Object state comparisons:

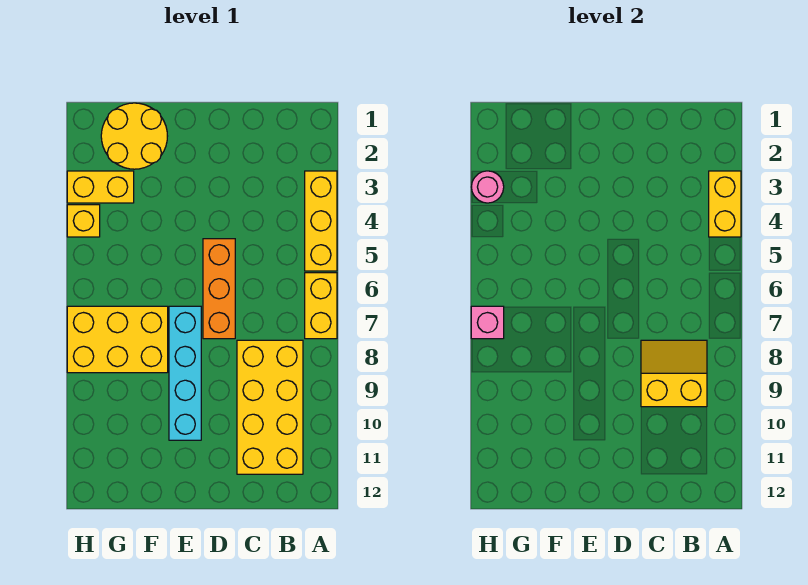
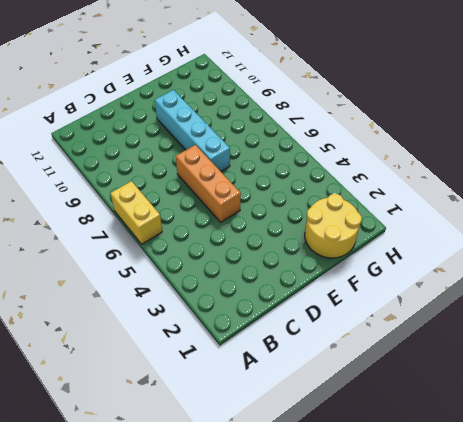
none -> yellow brick A3:A5 level 1
none -> yellow brick B8:C11 level 1
none -> yellow brick F7:H8 level 1

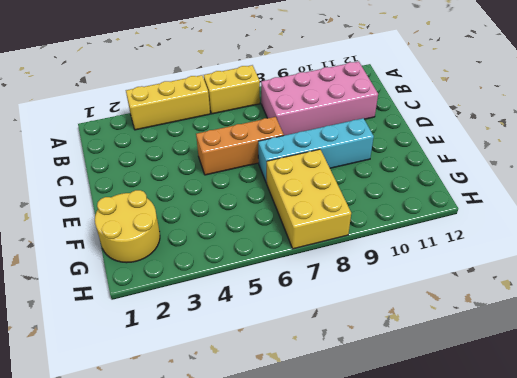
pink brick B8:C11 level 1 -> yellow brick B8:C11 level 1
none -> yellow brick G3:H3 level 1
none -> yellow brick H4 level 1
none -> yellow brick A3:A4 level 2

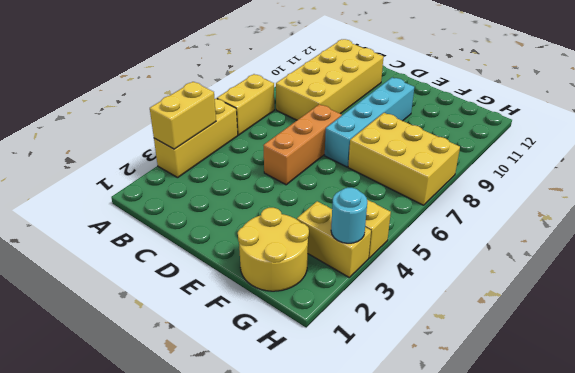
cyan round brick H3 level 2 -> pink round brick H3 level 2
none -> yellow slope B8:C9 level 2 top 9
none -> pink brick H7 level 2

_Your instructions_
All of the lines above should be copied exactly, apart from the pictures.

_Solved problem_
none -> yellow brick A3:A5 level 1
none -> yellow brick B8:C11 level 1
none -> yellow brick F7:H8 level 1

pink brick B8:C11 level 1 -> yellow brick B8:C11 level 1
none -> yellow brick G3:H3 level 1
none -> yellow brick H4 level 1
none -> yellow brick A3:A4 level 2

cyan round brick H3 level 2 -> pink round brick H3 level 2
none -> yellow slope B8:C9 level 2 top 9
none -> pink brick H7 level 2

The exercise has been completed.